Exercise: Report every line of the listing below in which the string "blue" occurs.

Data to use:
*** Block opens ***

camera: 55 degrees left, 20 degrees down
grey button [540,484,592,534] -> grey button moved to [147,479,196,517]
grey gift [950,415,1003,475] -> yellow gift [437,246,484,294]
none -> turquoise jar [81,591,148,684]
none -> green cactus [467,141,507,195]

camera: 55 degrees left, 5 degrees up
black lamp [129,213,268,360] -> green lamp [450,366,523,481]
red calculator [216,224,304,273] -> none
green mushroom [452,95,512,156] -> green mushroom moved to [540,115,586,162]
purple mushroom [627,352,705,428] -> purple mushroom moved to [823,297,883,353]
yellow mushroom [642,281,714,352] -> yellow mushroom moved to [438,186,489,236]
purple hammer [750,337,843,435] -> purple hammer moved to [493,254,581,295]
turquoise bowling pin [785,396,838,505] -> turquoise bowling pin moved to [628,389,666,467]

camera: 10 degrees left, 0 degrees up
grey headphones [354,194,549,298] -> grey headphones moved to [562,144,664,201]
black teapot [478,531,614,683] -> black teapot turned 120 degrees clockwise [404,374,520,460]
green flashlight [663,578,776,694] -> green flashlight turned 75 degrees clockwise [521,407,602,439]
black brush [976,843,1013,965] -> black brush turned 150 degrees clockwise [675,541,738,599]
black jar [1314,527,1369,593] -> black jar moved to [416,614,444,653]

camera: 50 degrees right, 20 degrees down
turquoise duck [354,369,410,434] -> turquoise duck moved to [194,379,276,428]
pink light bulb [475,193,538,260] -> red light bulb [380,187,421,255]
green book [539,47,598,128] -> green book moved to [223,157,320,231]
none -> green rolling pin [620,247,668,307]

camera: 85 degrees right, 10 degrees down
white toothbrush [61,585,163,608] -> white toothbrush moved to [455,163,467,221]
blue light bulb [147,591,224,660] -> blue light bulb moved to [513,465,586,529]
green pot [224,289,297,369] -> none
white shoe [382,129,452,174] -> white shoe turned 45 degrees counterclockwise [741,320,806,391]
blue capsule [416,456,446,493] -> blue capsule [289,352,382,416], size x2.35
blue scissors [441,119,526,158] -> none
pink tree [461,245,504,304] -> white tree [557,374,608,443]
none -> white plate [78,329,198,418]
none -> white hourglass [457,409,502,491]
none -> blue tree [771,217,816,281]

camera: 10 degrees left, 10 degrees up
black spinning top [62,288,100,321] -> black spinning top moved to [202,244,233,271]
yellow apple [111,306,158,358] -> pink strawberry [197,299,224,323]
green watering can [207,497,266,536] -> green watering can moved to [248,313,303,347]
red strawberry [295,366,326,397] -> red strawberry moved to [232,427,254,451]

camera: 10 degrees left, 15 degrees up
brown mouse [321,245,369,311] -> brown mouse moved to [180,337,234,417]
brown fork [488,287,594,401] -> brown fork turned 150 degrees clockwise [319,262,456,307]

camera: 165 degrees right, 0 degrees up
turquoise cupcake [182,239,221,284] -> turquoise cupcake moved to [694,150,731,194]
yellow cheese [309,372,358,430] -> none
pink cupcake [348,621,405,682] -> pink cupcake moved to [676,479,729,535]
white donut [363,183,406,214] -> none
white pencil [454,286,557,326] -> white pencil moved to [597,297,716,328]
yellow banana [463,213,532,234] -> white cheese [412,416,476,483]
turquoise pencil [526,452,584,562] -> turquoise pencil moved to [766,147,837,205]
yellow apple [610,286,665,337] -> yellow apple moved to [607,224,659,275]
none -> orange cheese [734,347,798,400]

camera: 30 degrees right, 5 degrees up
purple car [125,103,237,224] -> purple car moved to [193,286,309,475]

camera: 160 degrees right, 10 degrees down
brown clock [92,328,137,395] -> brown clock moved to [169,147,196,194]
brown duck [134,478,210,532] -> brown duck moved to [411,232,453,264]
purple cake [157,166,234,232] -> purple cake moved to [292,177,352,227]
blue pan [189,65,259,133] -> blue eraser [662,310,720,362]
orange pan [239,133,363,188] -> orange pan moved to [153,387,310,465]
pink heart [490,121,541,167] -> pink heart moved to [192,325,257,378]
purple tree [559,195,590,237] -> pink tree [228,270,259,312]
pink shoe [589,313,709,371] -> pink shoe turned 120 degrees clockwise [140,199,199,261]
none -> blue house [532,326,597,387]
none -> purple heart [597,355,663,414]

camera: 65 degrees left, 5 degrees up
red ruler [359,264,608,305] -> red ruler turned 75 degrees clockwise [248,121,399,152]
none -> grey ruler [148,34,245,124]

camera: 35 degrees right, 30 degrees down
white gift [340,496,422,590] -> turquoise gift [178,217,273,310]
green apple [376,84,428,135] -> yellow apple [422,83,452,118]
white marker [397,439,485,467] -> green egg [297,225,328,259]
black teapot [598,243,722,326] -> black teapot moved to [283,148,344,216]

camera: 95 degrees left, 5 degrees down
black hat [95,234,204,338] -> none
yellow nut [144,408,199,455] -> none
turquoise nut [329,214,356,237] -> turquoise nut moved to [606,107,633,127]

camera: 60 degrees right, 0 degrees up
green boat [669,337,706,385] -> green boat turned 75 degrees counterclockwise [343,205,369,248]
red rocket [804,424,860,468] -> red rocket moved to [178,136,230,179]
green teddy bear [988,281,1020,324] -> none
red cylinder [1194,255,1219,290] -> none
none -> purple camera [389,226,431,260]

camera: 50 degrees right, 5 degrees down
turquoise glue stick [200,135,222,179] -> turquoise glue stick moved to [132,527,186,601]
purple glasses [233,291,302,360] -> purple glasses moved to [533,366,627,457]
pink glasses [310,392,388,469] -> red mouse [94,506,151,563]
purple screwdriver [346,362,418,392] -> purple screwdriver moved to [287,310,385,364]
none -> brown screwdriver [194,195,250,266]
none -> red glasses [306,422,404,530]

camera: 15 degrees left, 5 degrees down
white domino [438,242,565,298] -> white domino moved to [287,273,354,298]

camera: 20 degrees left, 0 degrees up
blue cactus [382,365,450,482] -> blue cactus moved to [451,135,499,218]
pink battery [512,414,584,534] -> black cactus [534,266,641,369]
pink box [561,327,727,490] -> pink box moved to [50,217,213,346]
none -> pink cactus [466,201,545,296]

*** Block closes ***

Response to the exercise:
blue light bulb [147,591,224,660] -> blue light bulb moved to [513,465,586,529]
blue capsule [416,456,446,493] -> blue capsule [289,352,382,416], size x2.35
blue scissors [441,119,526,158] -> none
none -> blue tree [771,217,816,281]
blue pan [189,65,259,133] -> blue eraser [662,310,720,362]
none -> blue house [532,326,597,387]
blue cactus [382,365,450,482] -> blue cactus moved to [451,135,499,218]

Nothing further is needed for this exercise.